### What the task requires:
Search the material below for the string "degrees" and extract each line that has it.

### Data extract:
=== Section Start ===

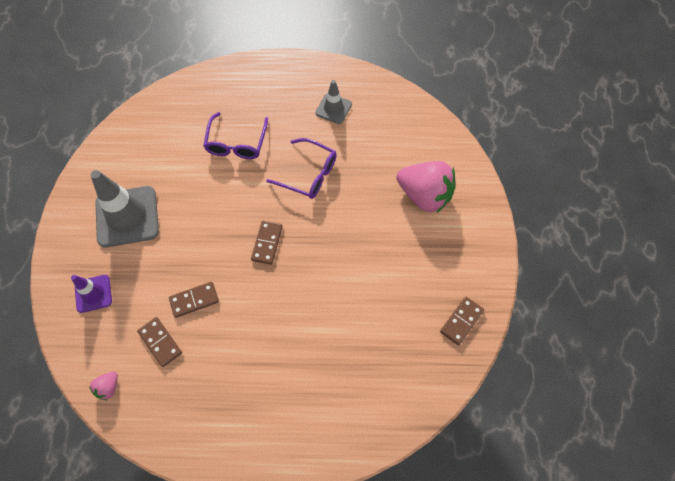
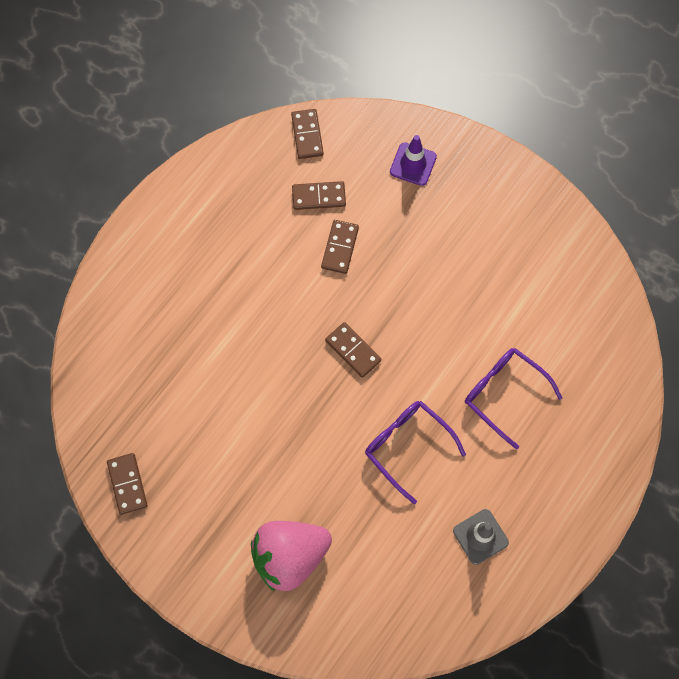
camera: 125 degrees right, 5 degrees up
(108, 387) = (307, 135): pink strawberry -> brown domino
(127, 216) = (482, 234): grey traffic cone -> none
(308, 174) = (407, 447): purple glasses -> purple glasses turned 75 degrees clockwise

=== Section End ===

### Problem solution:
camera: 125 degrees right, 5 degrees up
(308, 174) = (407, 447): purple glasses -> purple glasses turned 75 degrees clockwise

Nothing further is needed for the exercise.